*Exercise aim*:
Print out the entries exactly, and include each one.

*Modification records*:
>>>>>
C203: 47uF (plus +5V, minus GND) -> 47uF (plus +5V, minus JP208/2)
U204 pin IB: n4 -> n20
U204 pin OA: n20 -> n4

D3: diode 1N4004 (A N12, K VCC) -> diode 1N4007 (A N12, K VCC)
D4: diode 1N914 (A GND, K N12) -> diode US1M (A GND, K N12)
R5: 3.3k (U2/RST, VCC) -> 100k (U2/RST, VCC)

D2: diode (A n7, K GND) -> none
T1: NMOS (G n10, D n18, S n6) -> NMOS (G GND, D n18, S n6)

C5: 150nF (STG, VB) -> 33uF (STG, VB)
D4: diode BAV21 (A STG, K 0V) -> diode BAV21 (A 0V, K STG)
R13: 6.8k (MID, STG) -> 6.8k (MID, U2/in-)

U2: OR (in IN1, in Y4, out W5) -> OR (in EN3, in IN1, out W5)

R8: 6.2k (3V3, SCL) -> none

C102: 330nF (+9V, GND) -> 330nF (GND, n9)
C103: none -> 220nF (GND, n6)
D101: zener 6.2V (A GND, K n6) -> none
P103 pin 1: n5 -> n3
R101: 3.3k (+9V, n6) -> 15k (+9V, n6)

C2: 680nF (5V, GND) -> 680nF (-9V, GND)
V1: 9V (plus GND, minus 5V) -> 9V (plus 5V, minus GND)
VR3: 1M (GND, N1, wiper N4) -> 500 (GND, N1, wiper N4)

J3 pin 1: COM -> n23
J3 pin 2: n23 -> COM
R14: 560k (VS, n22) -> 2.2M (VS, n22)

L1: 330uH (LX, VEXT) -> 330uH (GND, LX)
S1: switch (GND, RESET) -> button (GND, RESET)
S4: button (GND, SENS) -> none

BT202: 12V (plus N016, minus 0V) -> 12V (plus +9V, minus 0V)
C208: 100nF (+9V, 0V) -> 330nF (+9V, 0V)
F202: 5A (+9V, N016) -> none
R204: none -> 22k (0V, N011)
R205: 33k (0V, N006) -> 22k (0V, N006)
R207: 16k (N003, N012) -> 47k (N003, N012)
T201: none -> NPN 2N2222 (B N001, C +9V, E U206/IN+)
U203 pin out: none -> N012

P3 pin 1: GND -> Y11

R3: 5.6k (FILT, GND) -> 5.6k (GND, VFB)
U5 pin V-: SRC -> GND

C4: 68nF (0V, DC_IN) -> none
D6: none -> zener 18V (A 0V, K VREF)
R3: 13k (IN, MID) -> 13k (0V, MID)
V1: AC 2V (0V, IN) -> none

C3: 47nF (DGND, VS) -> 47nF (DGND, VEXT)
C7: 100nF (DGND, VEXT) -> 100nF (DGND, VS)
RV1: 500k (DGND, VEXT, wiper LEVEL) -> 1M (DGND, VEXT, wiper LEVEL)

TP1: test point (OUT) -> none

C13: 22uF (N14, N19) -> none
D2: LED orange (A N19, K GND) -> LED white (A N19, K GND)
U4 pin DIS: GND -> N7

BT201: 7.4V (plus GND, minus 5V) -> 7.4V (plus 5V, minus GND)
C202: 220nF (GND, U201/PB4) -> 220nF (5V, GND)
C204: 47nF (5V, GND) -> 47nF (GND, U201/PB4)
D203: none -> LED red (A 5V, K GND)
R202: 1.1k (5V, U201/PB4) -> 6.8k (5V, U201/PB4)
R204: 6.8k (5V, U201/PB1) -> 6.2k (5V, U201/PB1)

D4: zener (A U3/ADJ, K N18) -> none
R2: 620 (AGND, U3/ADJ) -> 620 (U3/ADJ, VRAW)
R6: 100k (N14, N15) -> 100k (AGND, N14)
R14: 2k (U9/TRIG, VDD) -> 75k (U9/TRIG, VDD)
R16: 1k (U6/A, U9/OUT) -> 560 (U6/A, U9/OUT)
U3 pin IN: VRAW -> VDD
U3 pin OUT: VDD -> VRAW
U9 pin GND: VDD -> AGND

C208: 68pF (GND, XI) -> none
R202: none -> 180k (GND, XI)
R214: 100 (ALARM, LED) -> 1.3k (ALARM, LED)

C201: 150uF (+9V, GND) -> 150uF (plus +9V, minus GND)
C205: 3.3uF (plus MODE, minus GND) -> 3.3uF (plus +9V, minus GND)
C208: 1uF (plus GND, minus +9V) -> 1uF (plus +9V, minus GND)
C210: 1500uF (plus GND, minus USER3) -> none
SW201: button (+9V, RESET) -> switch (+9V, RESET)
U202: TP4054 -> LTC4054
<<<<<
*Expected answer*:
C203: 47uF (plus +5V, minus GND) -> 47uF (plus +5V, minus JP208/2)
U204 pin IB: n4 -> n20
U204 pin OA: n20 -> n4

D3: diode 1N4004 (A N12, K VCC) -> diode 1N4007 (A N12, K VCC)
D4: diode 1N914 (A GND, K N12) -> diode US1M (A GND, K N12)
R5: 3.3k (U2/RST, VCC) -> 100k (U2/RST, VCC)

D2: diode (A n7, K GND) -> none
T1: NMOS (G n10, D n18, S n6) -> NMOS (G GND, D n18, S n6)

C5: 150nF (STG, VB) -> 33uF (STG, VB)
D4: diode BAV21 (A STG, K 0V) -> diode BAV21 (A 0V, K STG)
R13: 6.8k (MID, STG) -> 6.8k (MID, U2/in-)

U2: OR (in IN1, in Y4, out W5) -> OR (in EN3, in IN1, out W5)

R8: 6.2k (3V3, SCL) -> none

C102: 330nF (+9V, GND) -> 330nF (GND, n9)
C103: none -> 220nF (GND, n6)
D101: zener 6.2V (A GND, K n6) -> none
P103 pin 1: n5 -> n3
R101: 3.3k (+9V, n6) -> 15k (+9V, n6)

C2: 680nF (5V, GND) -> 680nF (-9V, GND)
V1: 9V (plus GND, minus 5V) -> 9V (plus 5V, minus GND)
VR3: 1M (GND, N1, wiper N4) -> 500 (GND, N1, wiper N4)

J3 pin 1: COM -> n23
J3 pin 2: n23 -> COM
R14: 560k (VS, n22) -> 2.2M (VS, n22)

L1: 330uH (LX, VEXT) -> 330uH (GND, LX)
S1: switch (GND, RESET) -> button (GND, RESET)
S4: button (GND, SENS) -> none

BT202: 12V (plus N016, minus 0V) -> 12V (plus +9V, minus 0V)
C208: 100nF (+9V, 0V) -> 330nF (+9V, 0V)
F202: 5A (+9V, N016) -> none
R204: none -> 22k (0V, N011)
R205: 33k (0V, N006) -> 22k (0V, N006)
R207: 16k (N003, N012) -> 47k (N003, N012)
T201: none -> NPN 2N2222 (B N001, C +9V, E U206/IN+)
U203 pin out: none -> N012

P3 pin 1: GND -> Y11

R3: 5.6k (FILT, GND) -> 5.6k (GND, VFB)
U5 pin V-: SRC -> GND

C4: 68nF (0V, DC_IN) -> none
D6: none -> zener 18V (A 0V, K VREF)
R3: 13k (IN, MID) -> 13k (0V, MID)
V1: AC 2V (0V, IN) -> none

C3: 47nF (DGND, VS) -> 47nF (DGND, VEXT)
C7: 100nF (DGND, VEXT) -> 100nF (DGND, VS)
RV1: 500k (DGND, VEXT, wiper LEVEL) -> 1M (DGND, VEXT, wiper LEVEL)

TP1: test point (OUT) -> none

C13: 22uF (N14, N19) -> none
D2: LED orange (A N19, K GND) -> LED white (A N19, K GND)
U4 pin DIS: GND -> N7

BT201: 7.4V (plus GND, minus 5V) -> 7.4V (plus 5V, minus GND)
C202: 220nF (GND, U201/PB4) -> 220nF (5V, GND)
C204: 47nF (5V, GND) -> 47nF (GND, U201/PB4)
D203: none -> LED red (A 5V, K GND)
R202: 1.1k (5V, U201/PB4) -> 6.8k (5V, U201/PB4)
R204: 6.8k (5V, U201/PB1) -> 6.2k (5V, U201/PB1)

D4: zener (A U3/ADJ, K N18) -> none
R2: 620 (AGND, U3/ADJ) -> 620 (U3/ADJ, VRAW)
R6: 100k (N14, N15) -> 100k (AGND, N14)
R14: 2k (U9/TRIG, VDD) -> 75k (U9/TRIG, VDD)
R16: 1k (U6/A, U9/OUT) -> 560 (U6/A, U9/OUT)
U3 pin IN: VRAW -> VDD
U3 pin OUT: VDD -> VRAW
U9 pin GND: VDD -> AGND

C208: 68pF (GND, XI) -> none
R202: none -> 180k (GND, XI)
R214: 100 (ALARM, LED) -> 1.3k (ALARM, LED)

C201: 150uF (+9V, GND) -> 150uF (plus +9V, minus GND)
C205: 3.3uF (plus MODE, minus GND) -> 3.3uF (plus +9V, minus GND)
C208: 1uF (plus GND, minus +9V) -> 1uF (plus +9V, minus GND)
C210: 1500uF (plus GND, minus USER3) -> none
SW201: button (+9V, RESET) -> switch (+9V, RESET)
U202: TP4054 -> LTC4054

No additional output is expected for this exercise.